WHAT IS EXPECTED: Print everything in the records from the line containing "Trace the roads" down to the line containing "road 4 (secondary): [(333,446),(436,511)]", both included, and nothing else.

******

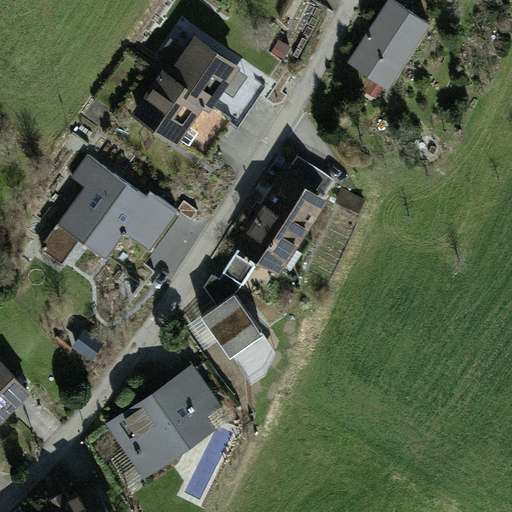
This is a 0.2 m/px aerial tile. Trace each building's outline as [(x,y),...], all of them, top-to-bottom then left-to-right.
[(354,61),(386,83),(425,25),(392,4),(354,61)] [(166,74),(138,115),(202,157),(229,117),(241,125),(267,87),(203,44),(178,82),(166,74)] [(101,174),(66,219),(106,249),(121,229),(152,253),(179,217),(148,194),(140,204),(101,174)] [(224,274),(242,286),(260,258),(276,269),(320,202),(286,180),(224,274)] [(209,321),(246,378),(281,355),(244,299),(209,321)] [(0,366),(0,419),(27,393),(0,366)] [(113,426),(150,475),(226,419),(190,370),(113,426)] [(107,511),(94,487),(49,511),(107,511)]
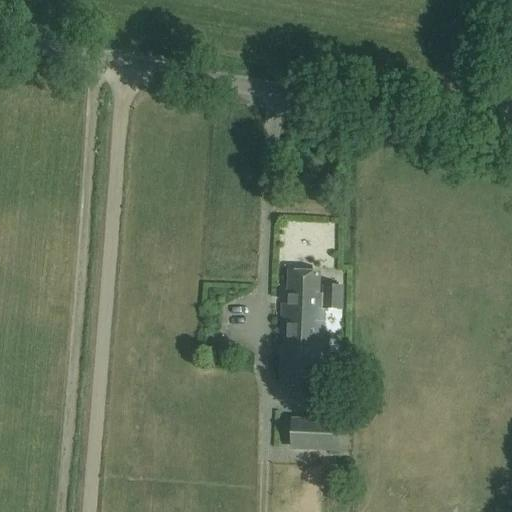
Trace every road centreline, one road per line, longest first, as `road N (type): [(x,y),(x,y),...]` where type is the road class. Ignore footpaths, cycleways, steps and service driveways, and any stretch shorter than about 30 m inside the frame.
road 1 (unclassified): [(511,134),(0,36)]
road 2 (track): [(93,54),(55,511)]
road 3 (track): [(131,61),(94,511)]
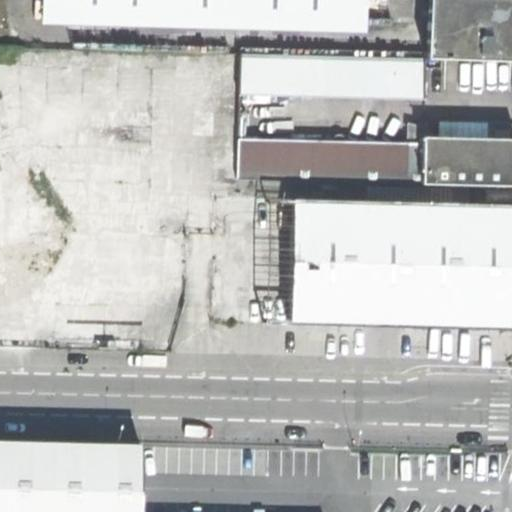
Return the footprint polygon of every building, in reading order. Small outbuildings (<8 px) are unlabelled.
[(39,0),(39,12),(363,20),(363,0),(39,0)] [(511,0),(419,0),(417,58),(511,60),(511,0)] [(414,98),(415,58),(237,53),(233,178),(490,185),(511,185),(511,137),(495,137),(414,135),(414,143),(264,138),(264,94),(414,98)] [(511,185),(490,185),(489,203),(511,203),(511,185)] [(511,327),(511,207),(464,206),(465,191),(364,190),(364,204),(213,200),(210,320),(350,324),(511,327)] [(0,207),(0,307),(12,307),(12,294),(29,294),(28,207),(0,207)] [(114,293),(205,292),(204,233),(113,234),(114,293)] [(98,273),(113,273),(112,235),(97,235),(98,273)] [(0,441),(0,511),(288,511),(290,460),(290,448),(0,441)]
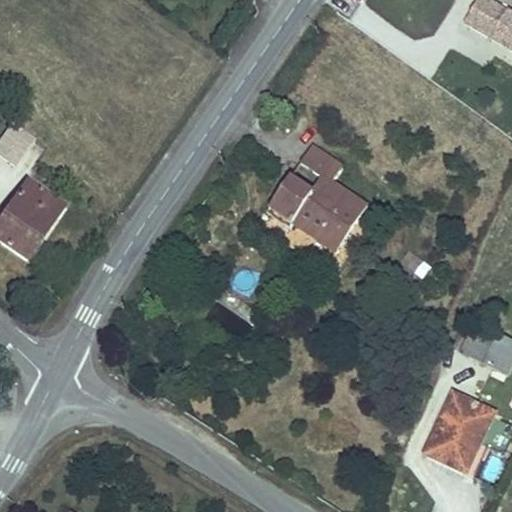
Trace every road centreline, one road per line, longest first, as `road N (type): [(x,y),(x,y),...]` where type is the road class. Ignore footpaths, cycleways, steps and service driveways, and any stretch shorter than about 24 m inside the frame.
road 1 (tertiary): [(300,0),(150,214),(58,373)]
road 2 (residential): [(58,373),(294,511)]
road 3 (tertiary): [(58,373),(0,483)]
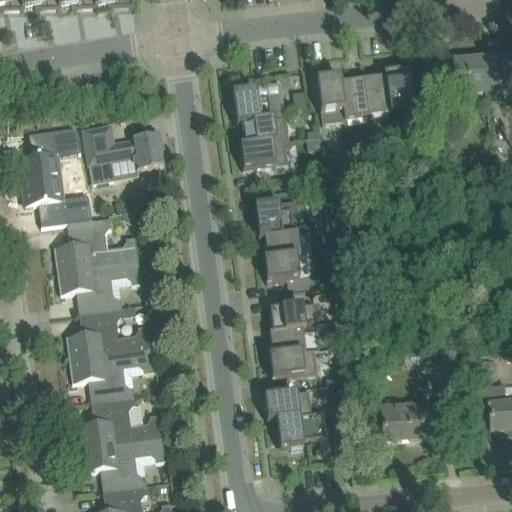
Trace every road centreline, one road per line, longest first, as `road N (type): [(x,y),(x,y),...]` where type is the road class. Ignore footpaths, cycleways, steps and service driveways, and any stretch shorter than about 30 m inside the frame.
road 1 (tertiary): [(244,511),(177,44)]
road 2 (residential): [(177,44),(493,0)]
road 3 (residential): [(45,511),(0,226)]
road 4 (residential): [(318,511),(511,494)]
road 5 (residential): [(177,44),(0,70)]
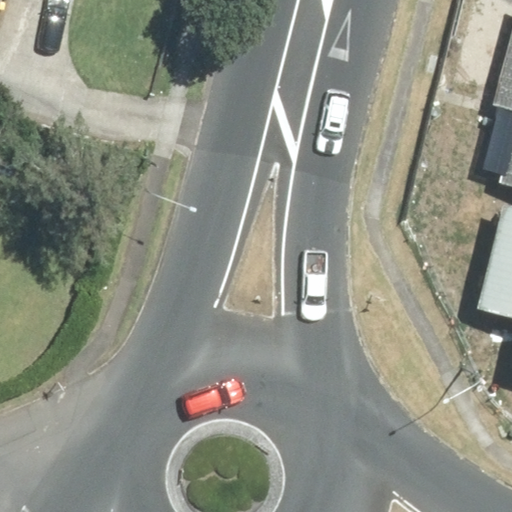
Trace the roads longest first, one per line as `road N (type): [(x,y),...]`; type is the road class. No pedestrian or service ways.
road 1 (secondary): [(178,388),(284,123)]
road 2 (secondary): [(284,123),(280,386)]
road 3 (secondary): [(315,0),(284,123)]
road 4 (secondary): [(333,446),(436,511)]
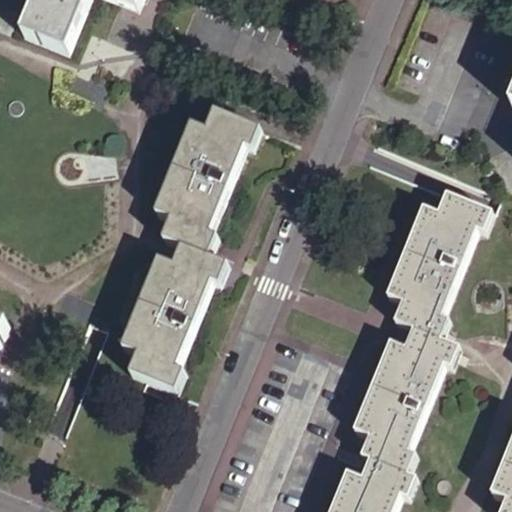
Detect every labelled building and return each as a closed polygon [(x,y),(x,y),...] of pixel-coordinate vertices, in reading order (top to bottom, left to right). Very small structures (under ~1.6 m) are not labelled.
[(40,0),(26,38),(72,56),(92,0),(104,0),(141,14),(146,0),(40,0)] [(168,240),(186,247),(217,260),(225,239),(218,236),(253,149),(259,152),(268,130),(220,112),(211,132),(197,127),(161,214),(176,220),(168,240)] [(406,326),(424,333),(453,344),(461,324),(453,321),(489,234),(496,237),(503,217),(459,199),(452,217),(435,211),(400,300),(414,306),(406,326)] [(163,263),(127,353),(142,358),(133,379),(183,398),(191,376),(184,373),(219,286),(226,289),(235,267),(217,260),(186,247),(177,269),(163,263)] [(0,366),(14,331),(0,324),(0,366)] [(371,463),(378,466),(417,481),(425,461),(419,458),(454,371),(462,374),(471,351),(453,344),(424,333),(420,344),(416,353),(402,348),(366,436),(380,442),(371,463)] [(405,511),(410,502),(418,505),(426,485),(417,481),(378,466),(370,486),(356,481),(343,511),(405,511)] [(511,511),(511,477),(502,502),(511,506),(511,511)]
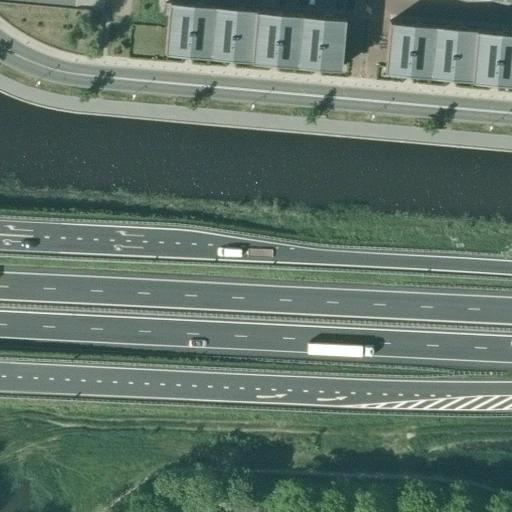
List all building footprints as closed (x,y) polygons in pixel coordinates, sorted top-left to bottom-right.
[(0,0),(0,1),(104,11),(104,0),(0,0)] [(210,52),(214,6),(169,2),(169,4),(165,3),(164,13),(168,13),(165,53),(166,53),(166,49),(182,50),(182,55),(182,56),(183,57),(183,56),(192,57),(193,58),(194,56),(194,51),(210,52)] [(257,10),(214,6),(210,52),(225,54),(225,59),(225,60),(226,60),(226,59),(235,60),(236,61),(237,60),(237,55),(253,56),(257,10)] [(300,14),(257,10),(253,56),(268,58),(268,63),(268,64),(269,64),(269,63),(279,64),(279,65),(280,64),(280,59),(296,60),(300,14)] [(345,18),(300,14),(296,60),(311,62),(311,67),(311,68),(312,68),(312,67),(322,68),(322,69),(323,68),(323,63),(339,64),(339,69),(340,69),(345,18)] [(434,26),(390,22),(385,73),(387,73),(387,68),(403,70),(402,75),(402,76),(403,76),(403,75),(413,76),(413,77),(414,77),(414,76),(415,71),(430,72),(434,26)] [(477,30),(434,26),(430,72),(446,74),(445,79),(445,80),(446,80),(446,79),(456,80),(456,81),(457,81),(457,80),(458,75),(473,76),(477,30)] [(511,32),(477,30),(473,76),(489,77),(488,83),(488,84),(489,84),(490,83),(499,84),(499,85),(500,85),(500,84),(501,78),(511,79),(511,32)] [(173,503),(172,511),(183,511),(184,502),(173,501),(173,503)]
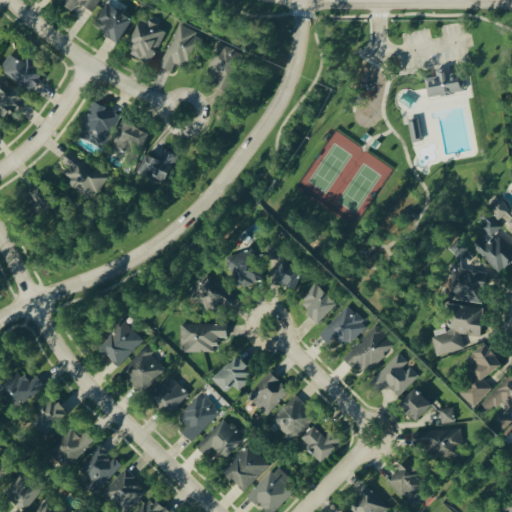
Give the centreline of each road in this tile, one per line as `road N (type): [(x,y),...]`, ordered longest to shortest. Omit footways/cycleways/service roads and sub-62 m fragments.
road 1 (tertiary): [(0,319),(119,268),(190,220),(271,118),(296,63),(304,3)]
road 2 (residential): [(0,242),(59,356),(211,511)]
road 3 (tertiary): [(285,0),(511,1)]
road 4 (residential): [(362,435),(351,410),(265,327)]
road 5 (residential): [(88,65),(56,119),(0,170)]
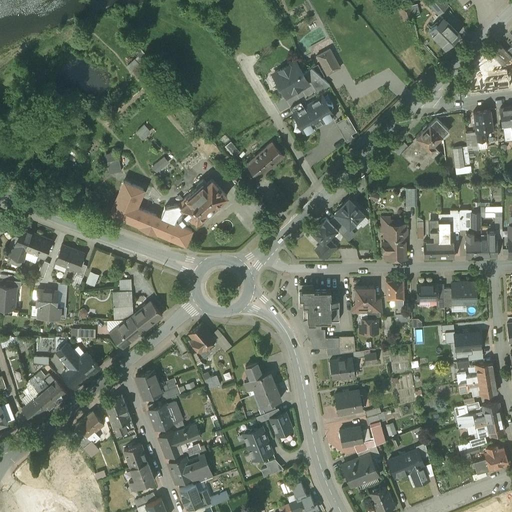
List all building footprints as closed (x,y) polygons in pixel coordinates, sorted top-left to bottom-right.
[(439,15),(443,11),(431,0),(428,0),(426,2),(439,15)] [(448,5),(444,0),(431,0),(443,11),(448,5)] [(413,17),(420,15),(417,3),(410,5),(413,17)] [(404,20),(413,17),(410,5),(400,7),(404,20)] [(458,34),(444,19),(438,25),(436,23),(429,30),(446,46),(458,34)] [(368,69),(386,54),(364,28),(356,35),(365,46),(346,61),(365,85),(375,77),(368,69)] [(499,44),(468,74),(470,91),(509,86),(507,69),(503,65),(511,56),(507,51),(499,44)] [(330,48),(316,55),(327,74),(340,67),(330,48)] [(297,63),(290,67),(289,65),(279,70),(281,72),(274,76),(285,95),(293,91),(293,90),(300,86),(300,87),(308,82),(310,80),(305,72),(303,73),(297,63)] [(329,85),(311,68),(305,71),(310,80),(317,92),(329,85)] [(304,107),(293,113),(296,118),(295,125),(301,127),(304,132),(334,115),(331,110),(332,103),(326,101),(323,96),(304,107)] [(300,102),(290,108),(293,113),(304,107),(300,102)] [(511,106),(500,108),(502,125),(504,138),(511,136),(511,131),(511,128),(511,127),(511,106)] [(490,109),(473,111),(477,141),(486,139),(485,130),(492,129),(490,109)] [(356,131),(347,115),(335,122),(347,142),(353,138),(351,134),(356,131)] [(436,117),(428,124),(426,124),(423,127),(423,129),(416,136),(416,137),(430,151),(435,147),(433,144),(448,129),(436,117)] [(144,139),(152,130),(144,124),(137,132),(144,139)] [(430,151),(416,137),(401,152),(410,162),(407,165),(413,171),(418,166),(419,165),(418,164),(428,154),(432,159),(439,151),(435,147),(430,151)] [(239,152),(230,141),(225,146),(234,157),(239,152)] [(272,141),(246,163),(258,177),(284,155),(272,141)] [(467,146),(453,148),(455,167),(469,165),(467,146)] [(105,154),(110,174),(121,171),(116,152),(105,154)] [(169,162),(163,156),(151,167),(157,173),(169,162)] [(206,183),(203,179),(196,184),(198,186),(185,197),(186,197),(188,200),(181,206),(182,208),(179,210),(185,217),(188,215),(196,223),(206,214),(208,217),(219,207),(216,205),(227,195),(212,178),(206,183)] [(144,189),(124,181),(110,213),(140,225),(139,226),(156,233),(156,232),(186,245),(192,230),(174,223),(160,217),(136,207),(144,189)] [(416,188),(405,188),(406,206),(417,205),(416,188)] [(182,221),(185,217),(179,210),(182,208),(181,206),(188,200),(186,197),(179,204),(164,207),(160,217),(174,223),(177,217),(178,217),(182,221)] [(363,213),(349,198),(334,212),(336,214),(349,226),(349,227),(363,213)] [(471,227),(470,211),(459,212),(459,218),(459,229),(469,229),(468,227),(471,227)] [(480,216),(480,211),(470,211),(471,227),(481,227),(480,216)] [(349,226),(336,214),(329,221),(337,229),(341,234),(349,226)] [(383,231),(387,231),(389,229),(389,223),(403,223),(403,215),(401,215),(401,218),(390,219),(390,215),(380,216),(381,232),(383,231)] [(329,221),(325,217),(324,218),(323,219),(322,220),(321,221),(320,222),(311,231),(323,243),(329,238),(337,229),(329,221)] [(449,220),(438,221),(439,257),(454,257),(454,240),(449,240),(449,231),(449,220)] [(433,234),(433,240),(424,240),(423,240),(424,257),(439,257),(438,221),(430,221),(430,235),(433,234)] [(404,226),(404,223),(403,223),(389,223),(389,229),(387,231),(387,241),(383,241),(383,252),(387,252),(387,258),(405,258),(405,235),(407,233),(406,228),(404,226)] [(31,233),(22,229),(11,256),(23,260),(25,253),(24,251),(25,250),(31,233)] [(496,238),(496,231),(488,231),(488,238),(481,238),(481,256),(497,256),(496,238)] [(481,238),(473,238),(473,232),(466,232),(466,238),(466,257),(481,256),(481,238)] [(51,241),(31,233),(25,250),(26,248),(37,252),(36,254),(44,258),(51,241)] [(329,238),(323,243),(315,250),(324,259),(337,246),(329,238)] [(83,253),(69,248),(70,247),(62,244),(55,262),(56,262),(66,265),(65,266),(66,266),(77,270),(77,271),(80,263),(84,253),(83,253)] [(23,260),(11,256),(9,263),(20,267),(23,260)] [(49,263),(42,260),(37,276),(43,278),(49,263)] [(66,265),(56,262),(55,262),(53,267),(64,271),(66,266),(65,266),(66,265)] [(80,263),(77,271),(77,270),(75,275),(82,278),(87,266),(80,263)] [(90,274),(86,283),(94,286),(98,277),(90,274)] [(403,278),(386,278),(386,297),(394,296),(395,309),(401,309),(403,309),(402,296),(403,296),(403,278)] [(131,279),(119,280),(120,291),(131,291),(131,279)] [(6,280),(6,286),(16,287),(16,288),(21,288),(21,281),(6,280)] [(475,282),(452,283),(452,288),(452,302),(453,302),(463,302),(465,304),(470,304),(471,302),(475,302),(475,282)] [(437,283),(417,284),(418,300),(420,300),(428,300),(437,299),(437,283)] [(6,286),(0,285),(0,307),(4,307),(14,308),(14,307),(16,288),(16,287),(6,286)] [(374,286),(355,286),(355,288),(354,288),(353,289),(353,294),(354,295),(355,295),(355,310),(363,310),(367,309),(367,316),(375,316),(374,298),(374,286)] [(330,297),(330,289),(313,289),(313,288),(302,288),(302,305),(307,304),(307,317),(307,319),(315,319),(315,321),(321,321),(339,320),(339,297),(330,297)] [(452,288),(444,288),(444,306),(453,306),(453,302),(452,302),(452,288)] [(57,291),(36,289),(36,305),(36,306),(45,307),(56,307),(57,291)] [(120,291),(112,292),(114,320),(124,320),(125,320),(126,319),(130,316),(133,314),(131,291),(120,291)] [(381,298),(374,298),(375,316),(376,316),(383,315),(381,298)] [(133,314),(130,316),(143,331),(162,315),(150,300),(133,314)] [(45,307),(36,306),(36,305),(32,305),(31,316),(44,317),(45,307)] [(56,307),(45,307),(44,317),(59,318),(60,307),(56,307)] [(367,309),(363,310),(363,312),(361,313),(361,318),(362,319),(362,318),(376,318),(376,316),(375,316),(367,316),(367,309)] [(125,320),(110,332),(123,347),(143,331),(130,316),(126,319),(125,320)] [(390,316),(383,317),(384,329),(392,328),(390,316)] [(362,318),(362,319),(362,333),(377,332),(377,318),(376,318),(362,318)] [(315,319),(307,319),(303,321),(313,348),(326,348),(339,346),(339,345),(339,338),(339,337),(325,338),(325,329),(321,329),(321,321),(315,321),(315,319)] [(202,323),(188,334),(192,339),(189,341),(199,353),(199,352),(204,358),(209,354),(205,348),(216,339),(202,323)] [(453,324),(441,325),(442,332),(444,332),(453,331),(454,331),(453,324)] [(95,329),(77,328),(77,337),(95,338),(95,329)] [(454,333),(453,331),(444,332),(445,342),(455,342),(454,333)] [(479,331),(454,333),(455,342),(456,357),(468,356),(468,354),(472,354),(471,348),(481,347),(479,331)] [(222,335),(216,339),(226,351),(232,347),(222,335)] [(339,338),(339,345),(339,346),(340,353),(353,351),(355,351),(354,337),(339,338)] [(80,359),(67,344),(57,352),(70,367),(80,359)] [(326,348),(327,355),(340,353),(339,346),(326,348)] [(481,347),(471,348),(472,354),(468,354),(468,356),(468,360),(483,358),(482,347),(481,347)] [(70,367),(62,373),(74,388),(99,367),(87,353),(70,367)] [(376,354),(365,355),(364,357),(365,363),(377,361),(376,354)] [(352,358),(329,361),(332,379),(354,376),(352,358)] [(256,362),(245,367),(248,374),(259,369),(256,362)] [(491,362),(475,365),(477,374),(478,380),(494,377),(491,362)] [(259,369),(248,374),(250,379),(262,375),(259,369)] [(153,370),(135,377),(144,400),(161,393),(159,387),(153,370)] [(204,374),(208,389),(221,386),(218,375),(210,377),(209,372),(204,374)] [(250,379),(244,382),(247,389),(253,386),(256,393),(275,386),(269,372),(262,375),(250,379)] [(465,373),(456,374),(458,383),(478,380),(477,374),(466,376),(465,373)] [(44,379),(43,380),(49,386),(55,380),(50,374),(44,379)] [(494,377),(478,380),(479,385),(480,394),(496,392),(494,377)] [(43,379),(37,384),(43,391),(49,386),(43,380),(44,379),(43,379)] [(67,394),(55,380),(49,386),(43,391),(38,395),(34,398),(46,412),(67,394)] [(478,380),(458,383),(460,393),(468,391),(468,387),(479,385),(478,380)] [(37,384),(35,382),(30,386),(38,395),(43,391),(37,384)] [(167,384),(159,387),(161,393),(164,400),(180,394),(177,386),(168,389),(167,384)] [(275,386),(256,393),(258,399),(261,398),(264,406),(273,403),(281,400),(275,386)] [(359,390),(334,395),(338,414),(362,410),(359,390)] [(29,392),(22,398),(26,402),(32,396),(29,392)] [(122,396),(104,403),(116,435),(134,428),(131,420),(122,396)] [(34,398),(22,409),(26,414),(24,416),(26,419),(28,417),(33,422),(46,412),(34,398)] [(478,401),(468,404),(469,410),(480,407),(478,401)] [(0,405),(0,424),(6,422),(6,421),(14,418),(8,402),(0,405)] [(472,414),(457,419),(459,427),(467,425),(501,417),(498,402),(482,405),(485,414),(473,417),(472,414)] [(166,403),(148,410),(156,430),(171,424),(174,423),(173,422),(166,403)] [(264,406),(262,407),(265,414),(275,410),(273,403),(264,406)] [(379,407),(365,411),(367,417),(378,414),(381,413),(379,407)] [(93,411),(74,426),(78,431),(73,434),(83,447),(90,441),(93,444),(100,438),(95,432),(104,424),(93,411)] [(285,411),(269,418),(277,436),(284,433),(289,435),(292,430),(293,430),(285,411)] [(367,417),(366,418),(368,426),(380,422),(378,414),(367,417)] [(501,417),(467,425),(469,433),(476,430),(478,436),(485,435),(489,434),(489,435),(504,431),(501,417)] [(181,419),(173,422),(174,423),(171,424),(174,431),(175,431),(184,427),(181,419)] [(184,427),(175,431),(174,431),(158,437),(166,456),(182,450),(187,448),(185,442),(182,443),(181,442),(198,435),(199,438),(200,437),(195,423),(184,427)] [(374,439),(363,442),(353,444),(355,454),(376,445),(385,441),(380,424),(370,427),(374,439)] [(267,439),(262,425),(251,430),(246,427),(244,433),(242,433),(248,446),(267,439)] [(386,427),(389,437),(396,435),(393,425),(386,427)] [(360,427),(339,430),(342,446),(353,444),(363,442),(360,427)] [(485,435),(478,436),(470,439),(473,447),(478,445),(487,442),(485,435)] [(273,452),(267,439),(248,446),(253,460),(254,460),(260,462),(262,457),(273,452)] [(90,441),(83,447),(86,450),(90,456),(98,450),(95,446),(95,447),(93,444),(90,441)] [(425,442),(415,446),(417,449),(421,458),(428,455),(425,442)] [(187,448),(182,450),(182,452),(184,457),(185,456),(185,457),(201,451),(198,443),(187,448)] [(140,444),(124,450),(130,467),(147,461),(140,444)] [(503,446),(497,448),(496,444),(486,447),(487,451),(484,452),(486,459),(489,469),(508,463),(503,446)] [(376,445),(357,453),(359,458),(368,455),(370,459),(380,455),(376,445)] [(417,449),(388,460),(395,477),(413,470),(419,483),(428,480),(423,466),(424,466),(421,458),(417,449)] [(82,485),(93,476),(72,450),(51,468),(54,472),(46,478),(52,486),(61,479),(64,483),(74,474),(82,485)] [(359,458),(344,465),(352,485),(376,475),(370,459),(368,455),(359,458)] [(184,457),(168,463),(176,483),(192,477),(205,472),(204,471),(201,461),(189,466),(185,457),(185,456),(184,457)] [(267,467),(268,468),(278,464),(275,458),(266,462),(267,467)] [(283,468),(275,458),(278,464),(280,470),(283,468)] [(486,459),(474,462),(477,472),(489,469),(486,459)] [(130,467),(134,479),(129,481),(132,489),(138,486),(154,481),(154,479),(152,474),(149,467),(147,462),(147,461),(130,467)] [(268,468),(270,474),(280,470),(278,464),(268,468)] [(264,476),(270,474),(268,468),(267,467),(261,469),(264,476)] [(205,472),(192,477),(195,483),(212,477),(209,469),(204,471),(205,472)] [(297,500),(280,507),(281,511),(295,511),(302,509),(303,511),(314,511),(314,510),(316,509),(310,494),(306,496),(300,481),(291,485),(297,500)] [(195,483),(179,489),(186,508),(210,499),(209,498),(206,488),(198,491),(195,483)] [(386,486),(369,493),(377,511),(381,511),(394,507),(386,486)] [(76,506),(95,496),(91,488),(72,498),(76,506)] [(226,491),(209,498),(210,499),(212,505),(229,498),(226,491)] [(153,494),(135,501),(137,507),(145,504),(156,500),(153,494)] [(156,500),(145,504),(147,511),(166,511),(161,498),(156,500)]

******

TASK SOLUTION:
Trace the roads longest first, one per line as `road N (type): [(x,y),...]`; type is the road class. No pedestrian or service ways.
road 1 (secondary): [(178,388),(284,123)]
road 2 (secondary): [(284,123),(280,386)]
road 3 (secondary): [(315,0),(284,123)]
road 4 (secondary): [(333,446),(436,511)]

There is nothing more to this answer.